* **What you should do**:
Update the records below by replacing every "green pentagon" with "green hexagon" and leaving all other text unchanged. Omit the pictures from your answer.

Collected data entries

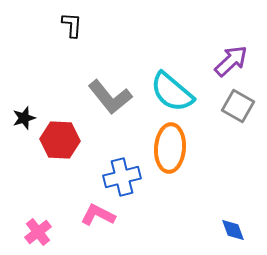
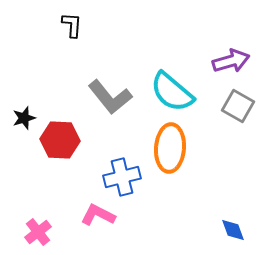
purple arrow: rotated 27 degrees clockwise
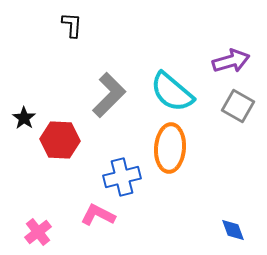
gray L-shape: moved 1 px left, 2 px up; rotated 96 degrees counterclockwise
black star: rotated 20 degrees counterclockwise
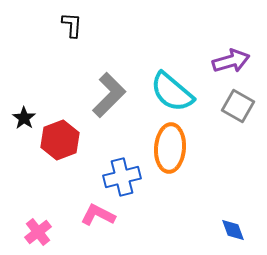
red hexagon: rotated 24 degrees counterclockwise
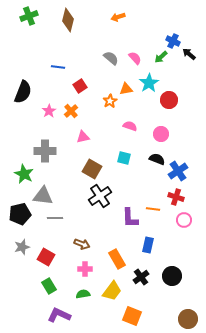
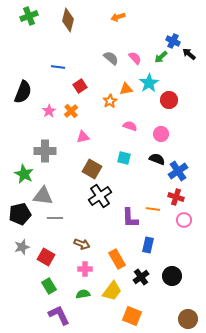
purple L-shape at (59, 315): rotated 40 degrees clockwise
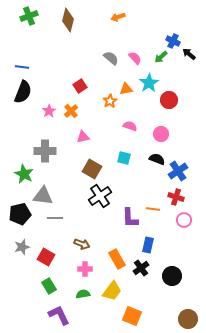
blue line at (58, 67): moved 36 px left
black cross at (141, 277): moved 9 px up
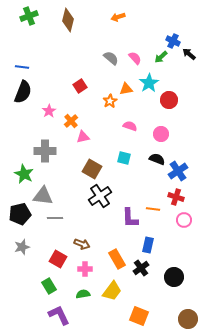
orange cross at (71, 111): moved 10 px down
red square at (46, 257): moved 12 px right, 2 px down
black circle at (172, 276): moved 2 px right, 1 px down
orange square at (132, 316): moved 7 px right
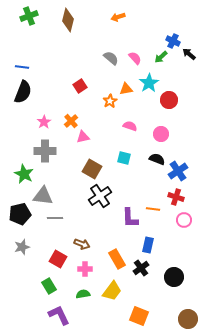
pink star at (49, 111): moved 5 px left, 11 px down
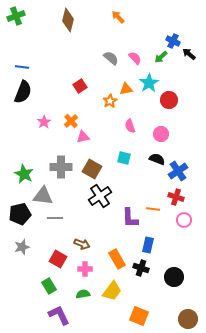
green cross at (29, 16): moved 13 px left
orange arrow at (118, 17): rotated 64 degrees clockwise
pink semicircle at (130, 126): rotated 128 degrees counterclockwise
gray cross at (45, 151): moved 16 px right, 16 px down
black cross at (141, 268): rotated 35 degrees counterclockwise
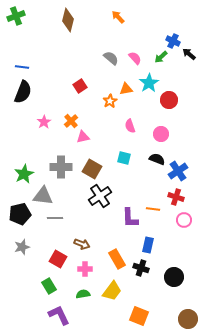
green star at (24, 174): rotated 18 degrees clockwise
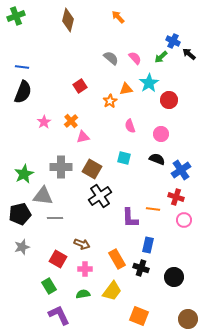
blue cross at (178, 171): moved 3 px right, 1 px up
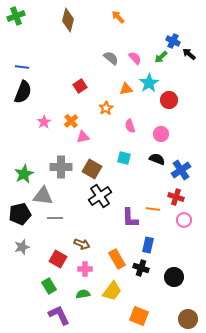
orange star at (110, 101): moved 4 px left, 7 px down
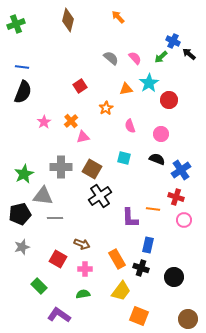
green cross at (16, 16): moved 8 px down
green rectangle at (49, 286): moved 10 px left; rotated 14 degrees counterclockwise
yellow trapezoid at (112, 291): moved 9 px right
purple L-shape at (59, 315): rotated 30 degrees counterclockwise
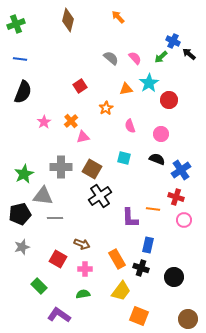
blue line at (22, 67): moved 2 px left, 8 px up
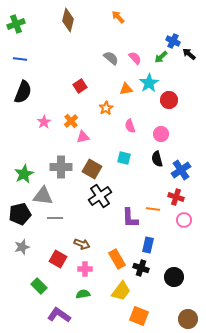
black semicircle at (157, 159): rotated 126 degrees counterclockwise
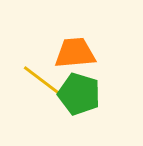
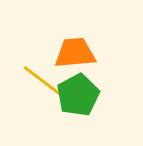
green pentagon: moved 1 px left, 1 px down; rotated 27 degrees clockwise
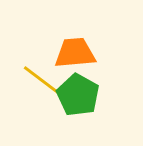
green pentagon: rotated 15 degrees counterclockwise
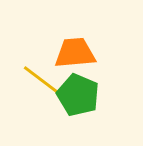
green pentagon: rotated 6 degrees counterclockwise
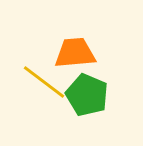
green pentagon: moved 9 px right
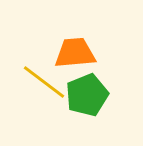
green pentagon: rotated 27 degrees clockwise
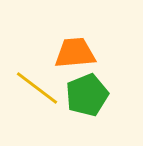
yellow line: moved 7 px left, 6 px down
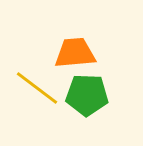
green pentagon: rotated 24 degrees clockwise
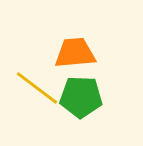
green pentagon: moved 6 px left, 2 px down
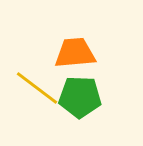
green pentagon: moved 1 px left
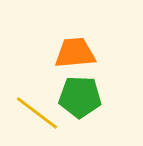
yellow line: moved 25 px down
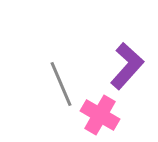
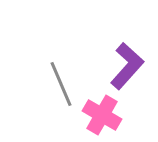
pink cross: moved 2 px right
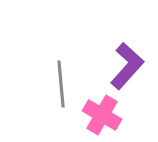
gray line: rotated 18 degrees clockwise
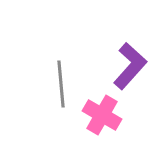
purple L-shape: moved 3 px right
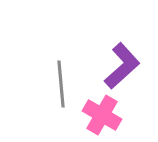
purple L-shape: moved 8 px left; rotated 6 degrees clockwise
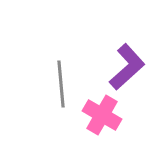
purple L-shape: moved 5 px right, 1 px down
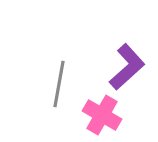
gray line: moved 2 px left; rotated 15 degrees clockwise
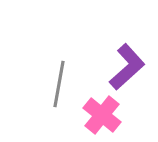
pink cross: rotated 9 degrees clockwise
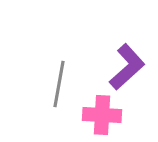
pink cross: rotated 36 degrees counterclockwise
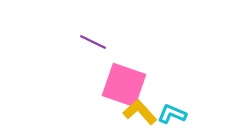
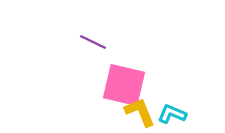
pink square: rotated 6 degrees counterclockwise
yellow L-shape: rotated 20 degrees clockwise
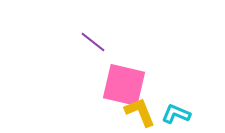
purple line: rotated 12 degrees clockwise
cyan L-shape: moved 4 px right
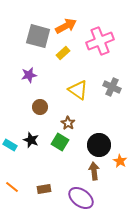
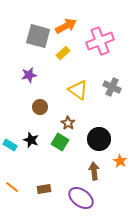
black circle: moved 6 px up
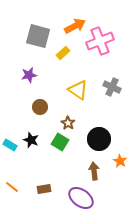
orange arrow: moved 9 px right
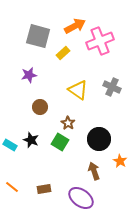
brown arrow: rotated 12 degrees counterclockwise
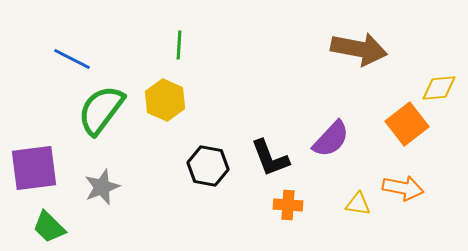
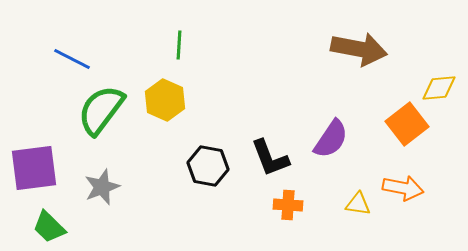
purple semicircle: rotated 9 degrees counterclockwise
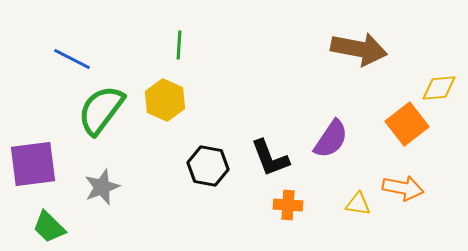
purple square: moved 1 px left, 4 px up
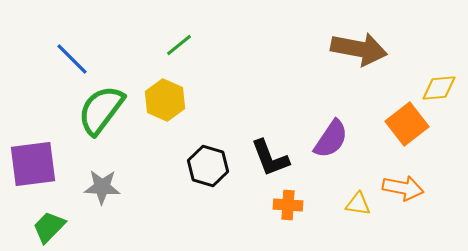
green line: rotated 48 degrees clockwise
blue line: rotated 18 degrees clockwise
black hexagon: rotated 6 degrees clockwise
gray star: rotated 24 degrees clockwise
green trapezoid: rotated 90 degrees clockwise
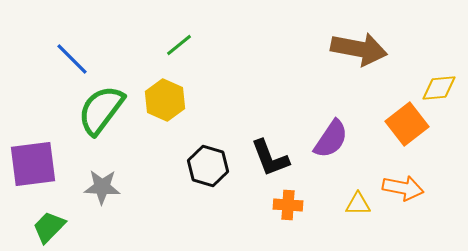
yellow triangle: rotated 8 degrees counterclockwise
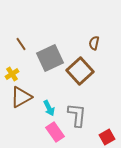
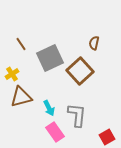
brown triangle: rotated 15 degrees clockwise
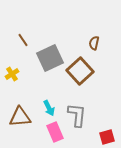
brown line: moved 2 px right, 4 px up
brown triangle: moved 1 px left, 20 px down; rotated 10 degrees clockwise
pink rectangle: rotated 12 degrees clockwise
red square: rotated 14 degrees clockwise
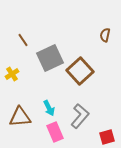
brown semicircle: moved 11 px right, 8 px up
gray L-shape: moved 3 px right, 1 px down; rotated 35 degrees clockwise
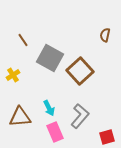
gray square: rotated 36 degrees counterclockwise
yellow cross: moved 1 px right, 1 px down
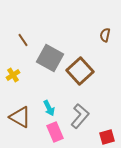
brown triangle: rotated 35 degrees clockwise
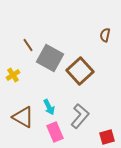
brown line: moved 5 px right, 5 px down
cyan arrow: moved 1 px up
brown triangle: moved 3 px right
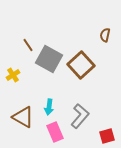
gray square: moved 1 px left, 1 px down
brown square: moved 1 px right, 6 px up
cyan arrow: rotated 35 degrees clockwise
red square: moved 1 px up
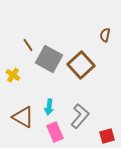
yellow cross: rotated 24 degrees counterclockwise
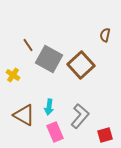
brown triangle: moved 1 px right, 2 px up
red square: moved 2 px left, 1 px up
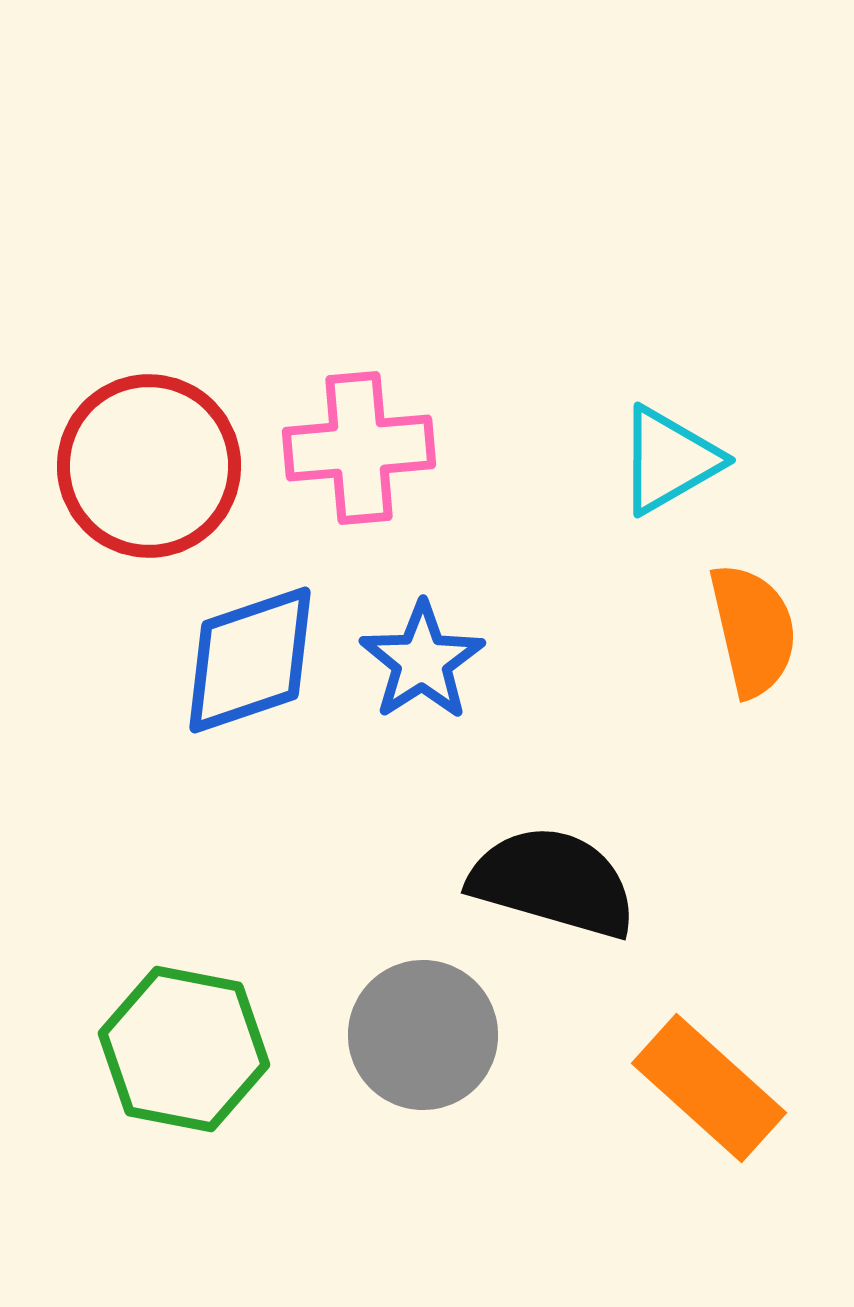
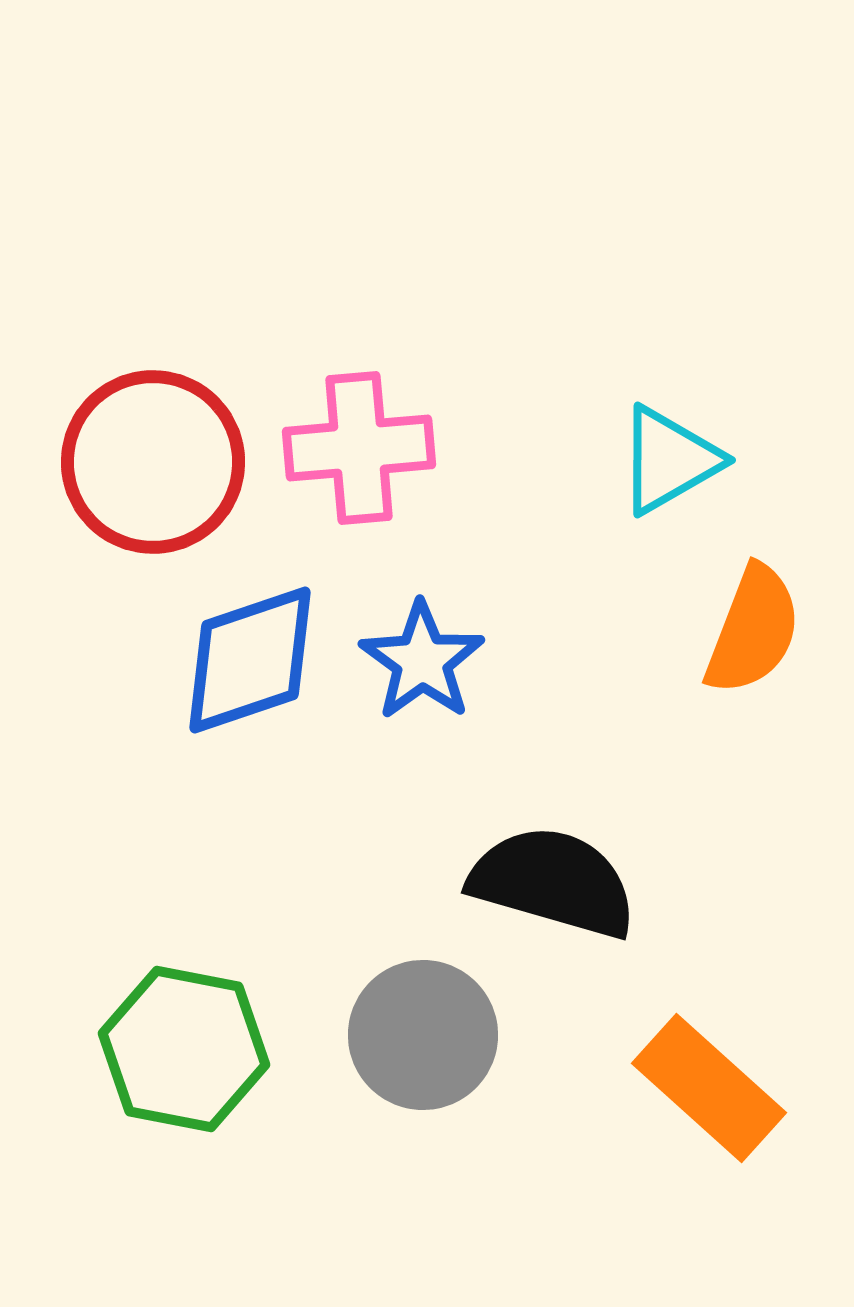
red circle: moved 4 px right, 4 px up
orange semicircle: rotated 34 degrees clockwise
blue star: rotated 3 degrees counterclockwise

* **Completed task**:
purple arrow: rotated 27 degrees clockwise
gray L-shape: moved 1 px left, 2 px up; rotated 96 degrees counterclockwise
black star: rotated 20 degrees counterclockwise
red hexagon: rotated 24 degrees counterclockwise
purple L-shape at (59, 315): rotated 40 degrees clockwise
blue line at (58, 67): moved 36 px left
black cross at (141, 277): moved 9 px up
orange cross at (71, 111): moved 10 px down
red square at (46, 257): moved 12 px right, 2 px down
black circle at (172, 276): moved 2 px right, 1 px down
orange square at (132, 316): moved 7 px right
pink star at (49, 111): moved 5 px left, 11 px down
green cross at (29, 16): moved 13 px left
orange arrow at (118, 17): rotated 64 degrees clockwise
pink semicircle at (130, 126): rotated 128 degrees counterclockwise
gray cross at (45, 151): moved 16 px right, 16 px down
black cross at (141, 268): rotated 35 degrees counterclockwise
green star at (24, 174): rotated 18 degrees clockwise
blue cross at (178, 171): moved 3 px right, 1 px up
orange star at (110, 101): moved 4 px left, 7 px down
green cross at (16, 16): moved 8 px down
green rectangle at (49, 286): moved 10 px left; rotated 14 degrees counterclockwise
yellow trapezoid at (112, 291): moved 9 px right
purple L-shape at (59, 315): rotated 30 degrees counterclockwise
blue line at (22, 67): moved 2 px left, 8 px up
black semicircle at (157, 159): rotated 126 degrees counterclockwise
green hexagon: moved 1 px left, 1 px down; rotated 27 degrees clockwise
green hexagon: rotated 15 degrees counterclockwise
green hexagon: rotated 6 degrees counterclockwise
green hexagon: moved 9 px right
green hexagon: rotated 27 degrees clockwise
yellow line: moved 7 px left, 6 px down
green hexagon: rotated 24 degrees clockwise
green hexagon: moved 6 px left, 2 px down
green hexagon: moved 1 px left
yellow line: moved 25 px down
pink cross: moved 2 px right
gray line: rotated 18 degrees clockwise
purple L-shape: moved 3 px right
purple L-shape: moved 8 px left; rotated 6 degrees clockwise
purple L-shape: moved 5 px right, 1 px down
gray line: moved 2 px left; rotated 15 degrees clockwise
pink cross: rotated 9 degrees clockwise
pink cross: rotated 36 degrees counterclockwise
pink square: rotated 6 degrees counterclockwise
yellow L-shape: rotated 20 degrees clockwise
purple line: rotated 12 degrees clockwise
cyan L-shape: moved 4 px right
black circle: moved 6 px up
orange arrow: moved 9 px right
brown arrow: rotated 12 degrees counterclockwise
purple semicircle: rotated 9 degrees counterclockwise
purple square: moved 1 px left, 4 px up
green line: rotated 48 degrees clockwise
blue line: rotated 18 degrees clockwise
black hexagon: rotated 6 degrees clockwise
gray star: rotated 24 degrees clockwise
green trapezoid: rotated 90 degrees clockwise
yellow triangle: rotated 8 degrees counterclockwise
brown triangle: rotated 15 degrees clockwise
brown line: moved 2 px right, 4 px up
brown triangle: moved 1 px left, 20 px down; rotated 10 degrees clockwise
pink rectangle: rotated 12 degrees clockwise
red square: rotated 14 degrees clockwise
brown semicircle: moved 11 px right, 8 px up
gray L-shape: moved 3 px right, 1 px down; rotated 35 degrees clockwise
gray square: rotated 36 degrees counterclockwise
yellow cross: moved 1 px right, 1 px down
brown triangle: rotated 35 degrees clockwise
brown line: moved 5 px right, 5 px down
cyan arrow: moved 1 px up
brown triangle: moved 3 px right
gray square: moved 1 px left, 1 px down
brown square: moved 1 px right, 6 px up
cyan arrow: rotated 35 degrees clockwise
red square: moved 1 px up
yellow cross: rotated 24 degrees counterclockwise
brown triangle: moved 1 px right, 2 px up
red square: moved 2 px left, 1 px up
red circle: moved 4 px right, 4 px up
orange semicircle: rotated 34 degrees clockwise
blue star: rotated 3 degrees counterclockwise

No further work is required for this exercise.